Please restate the listing word for word, omitting the images.

══ Collected data

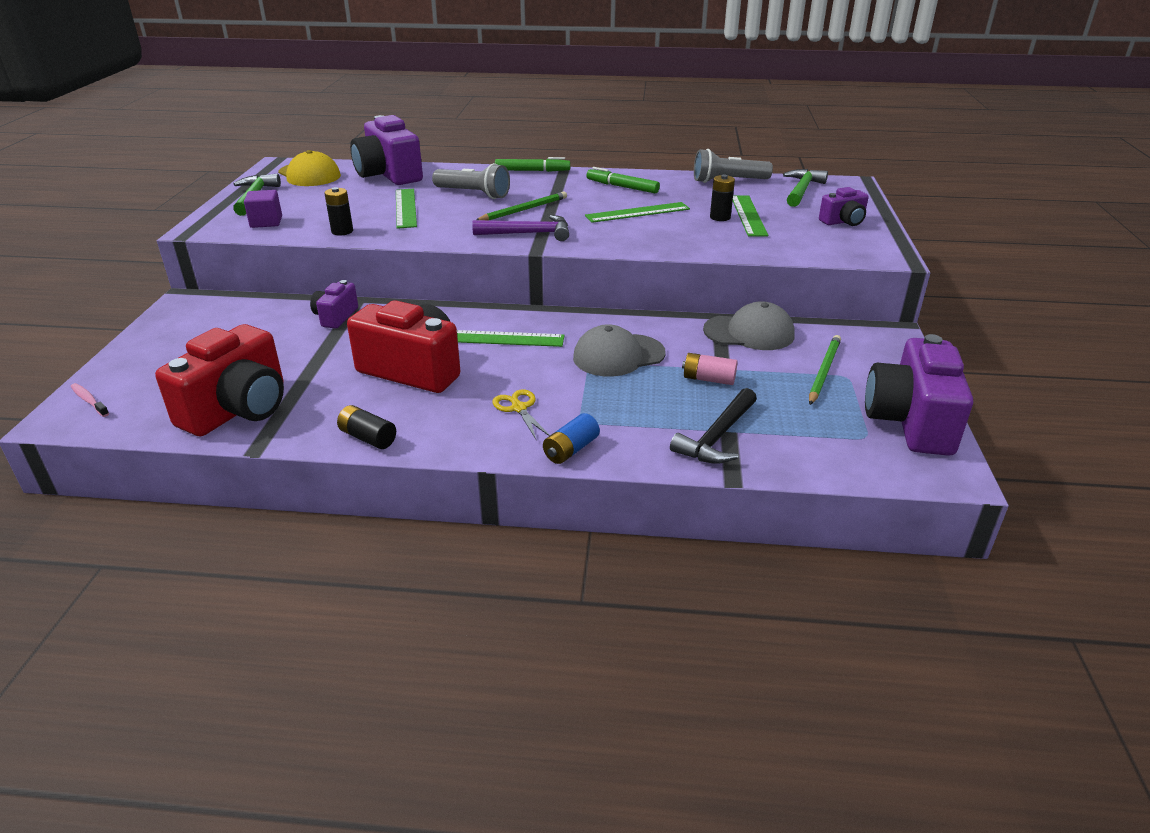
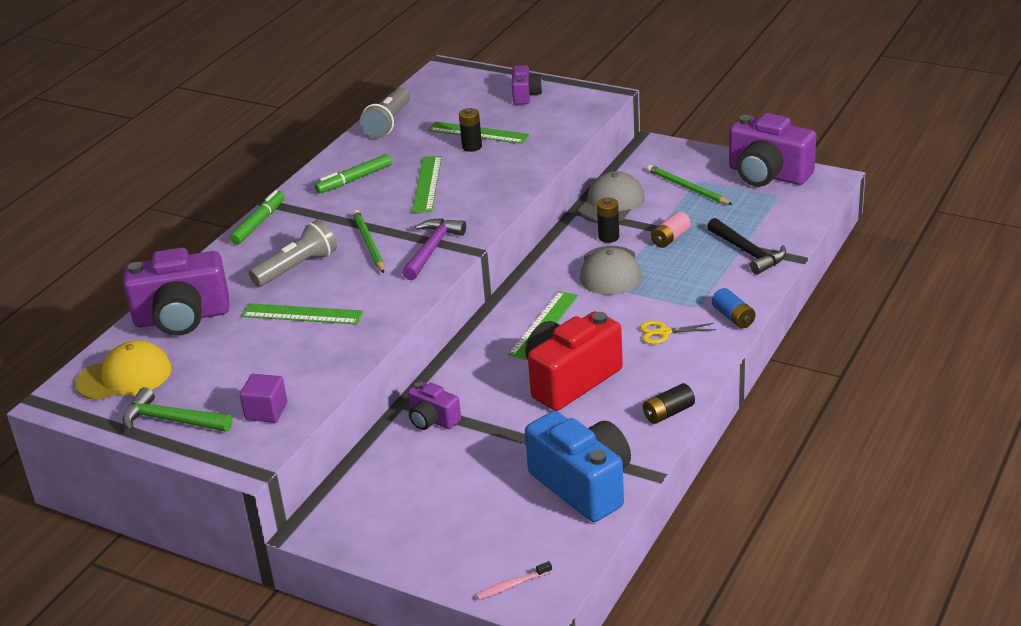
camera: 65 degrees left, 0 degrees up
(238, 409) = (583, 485): red camera -> blue camera
(342, 231) = (337, 359): black battery -> black battery (608, 237)
(802, 190) = (442, 94): green hammer -> none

════

Your response =>
camera: 65 degrees left, 0 degrees up
(238, 409) = (583, 485): red camera -> blue camera
(342, 231) = (337, 359): black battery -> black battery (608, 237)
(802, 190) = (442, 94): green hammer -> none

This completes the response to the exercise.